**ABOUT THIS TASK:**
Within the lines below, the span from the line with "LIGHT pin OUT: A0 -> D13" to the line with "RGB3 pin GND: none -> GND", both ends included, is to be reproduced exactly, with pictures omitted.

[Revision comparison data]
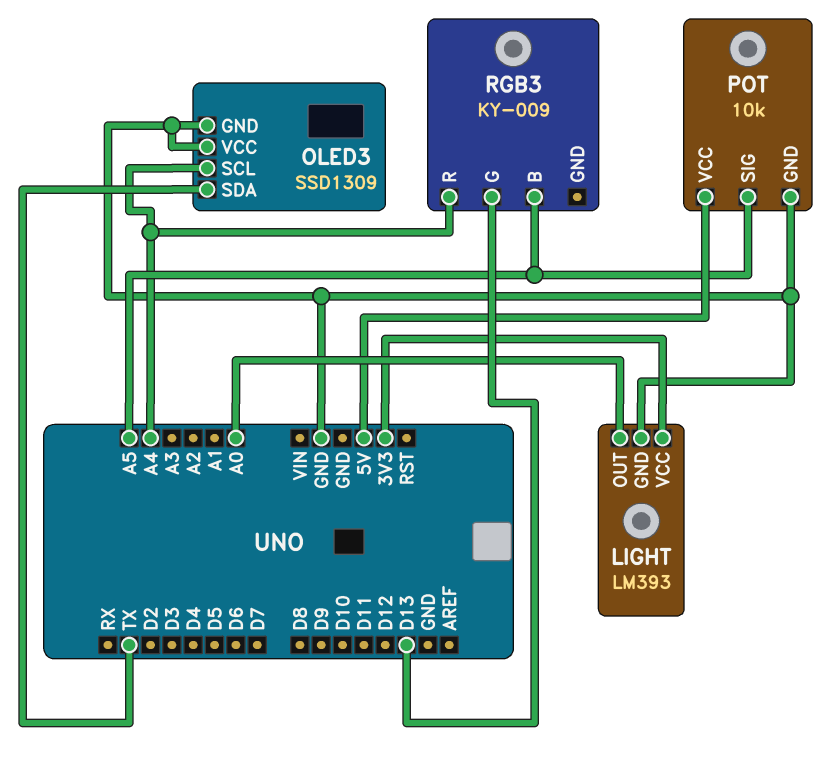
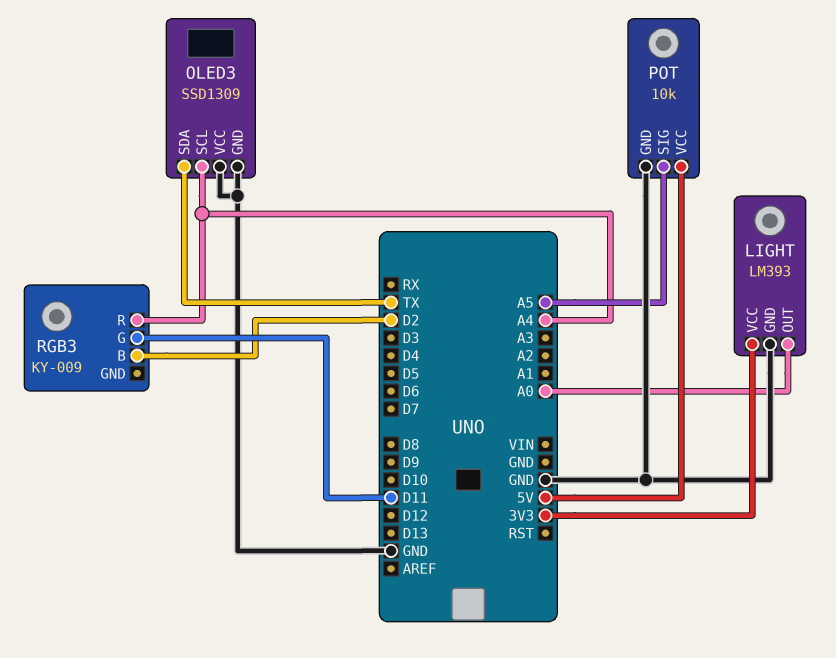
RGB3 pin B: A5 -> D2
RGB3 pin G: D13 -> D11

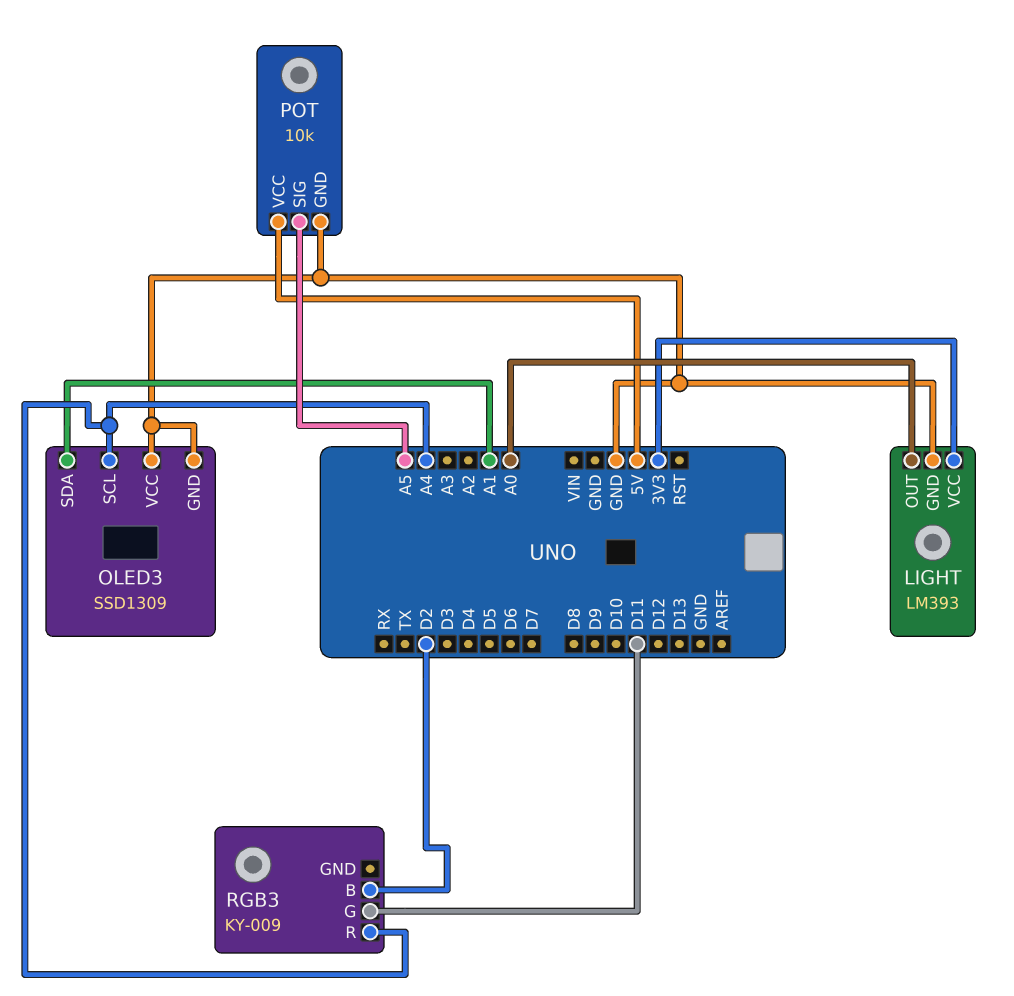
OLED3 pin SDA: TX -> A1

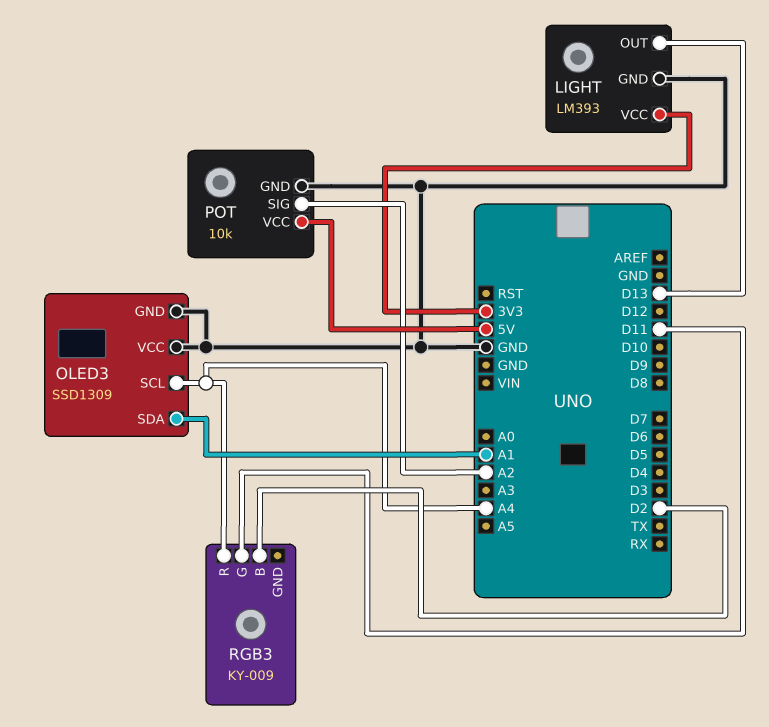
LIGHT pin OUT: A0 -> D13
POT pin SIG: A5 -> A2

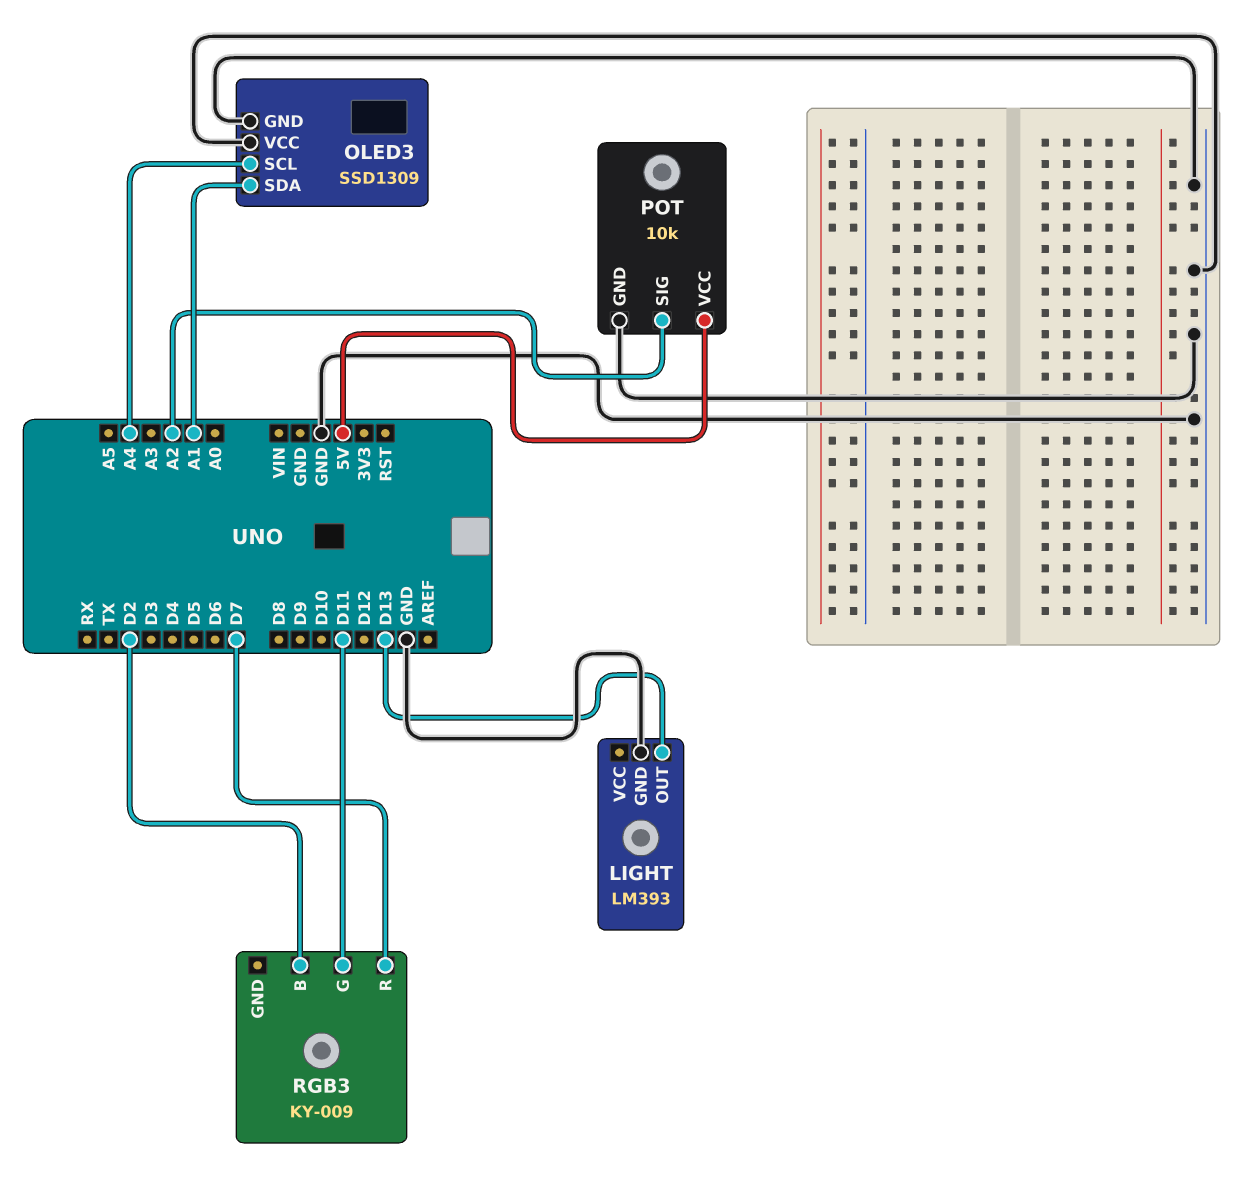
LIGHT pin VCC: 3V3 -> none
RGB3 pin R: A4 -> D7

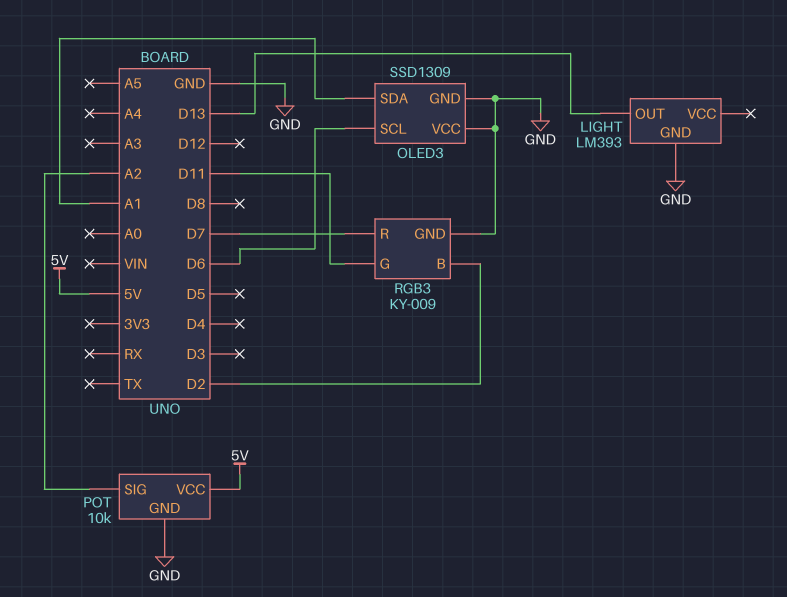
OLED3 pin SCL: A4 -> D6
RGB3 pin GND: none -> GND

--

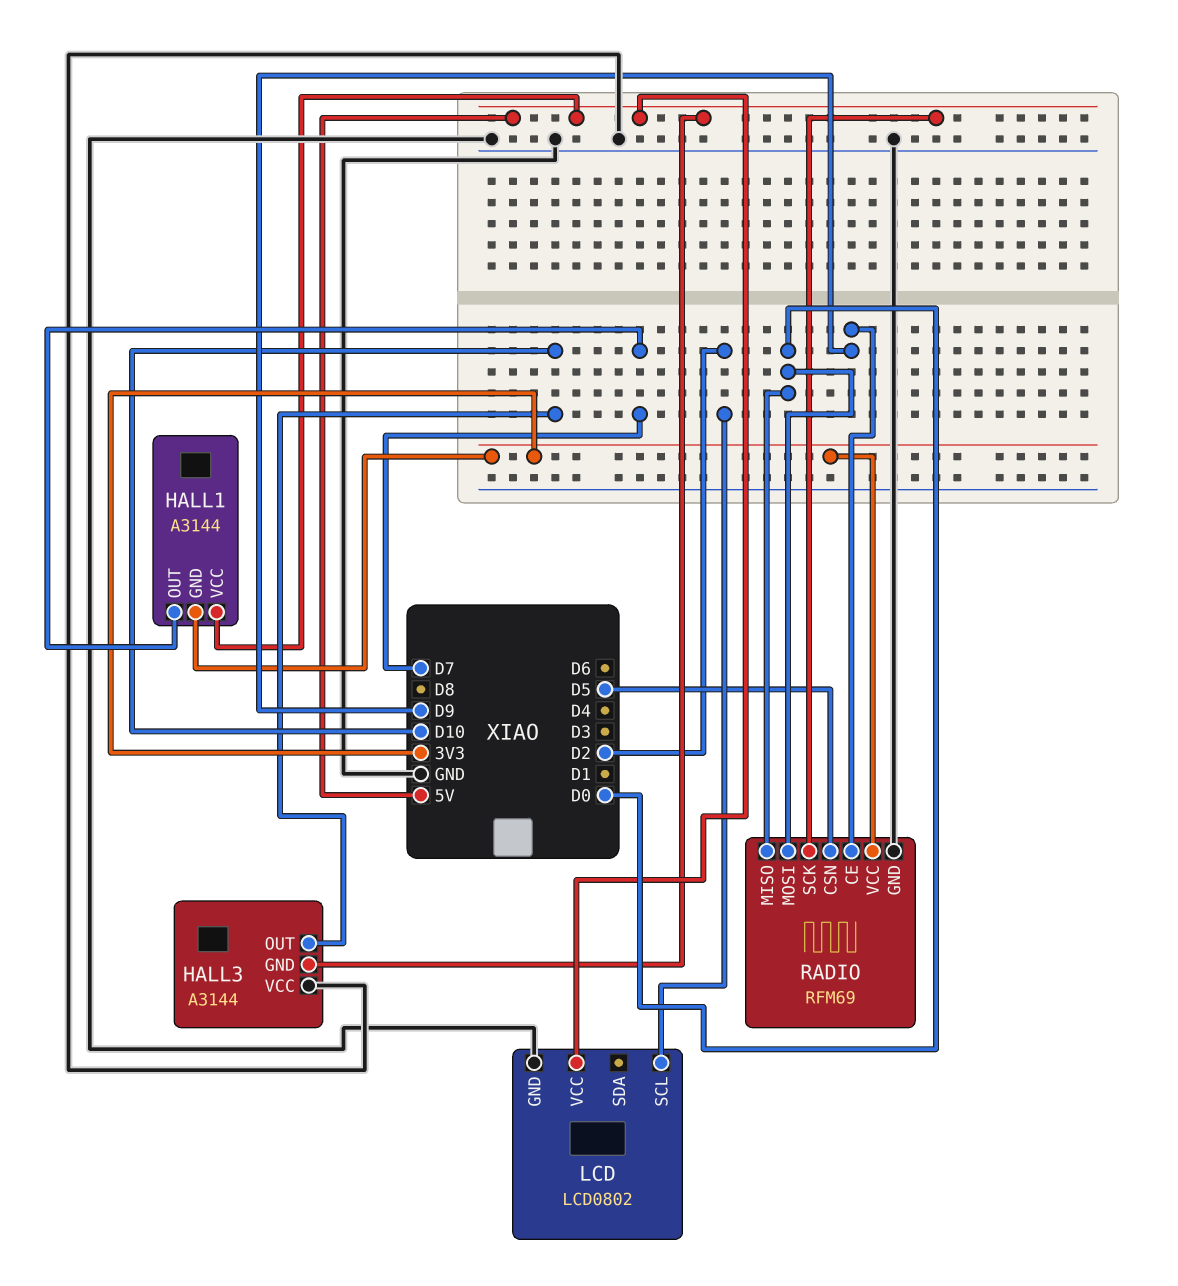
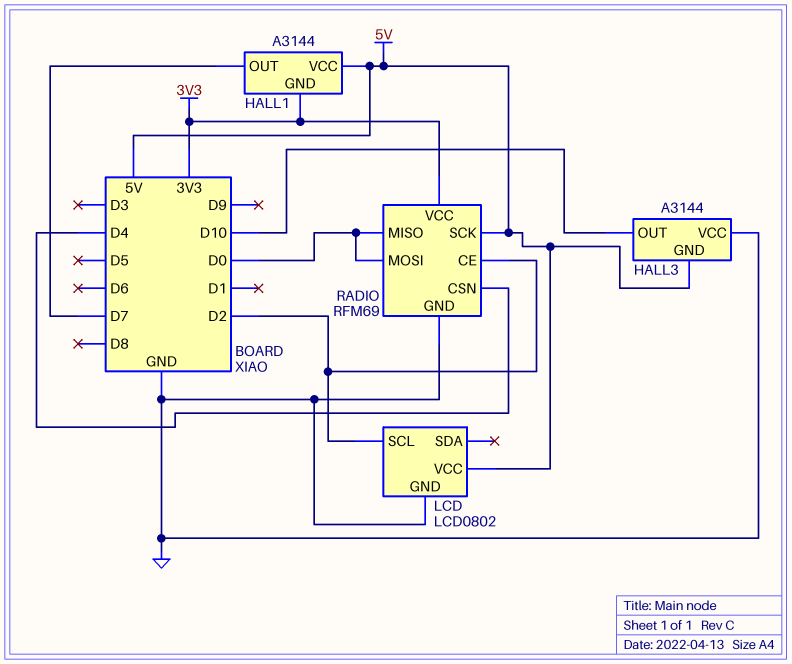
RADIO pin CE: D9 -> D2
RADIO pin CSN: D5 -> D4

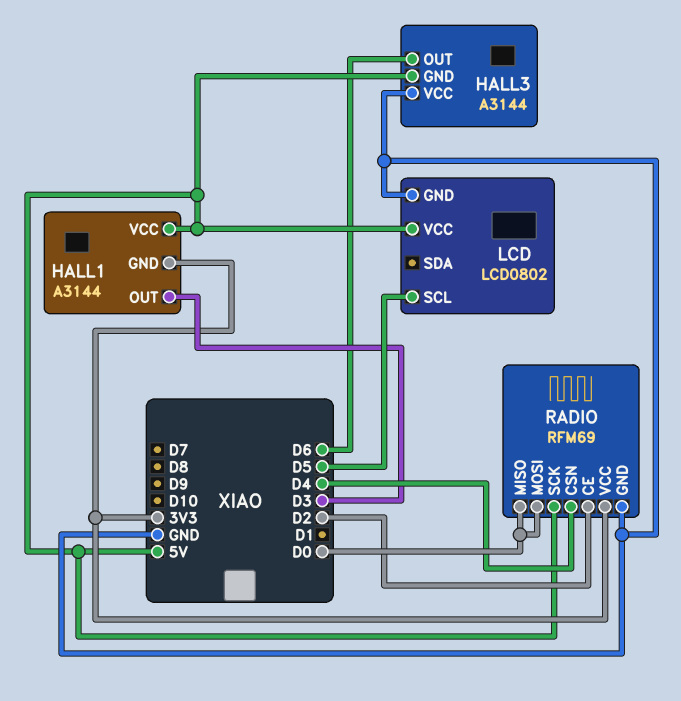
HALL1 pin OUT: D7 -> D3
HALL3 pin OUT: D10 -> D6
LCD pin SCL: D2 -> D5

**RESULT OF THIS EXERCISE:**
LIGHT pin OUT: A0 -> D13
POT pin SIG: A5 -> A2

LIGHT pin VCC: 3V3 -> none
RGB3 pin R: A4 -> D7

OLED3 pin SCL: A4 -> D6
RGB3 pin GND: none -> GND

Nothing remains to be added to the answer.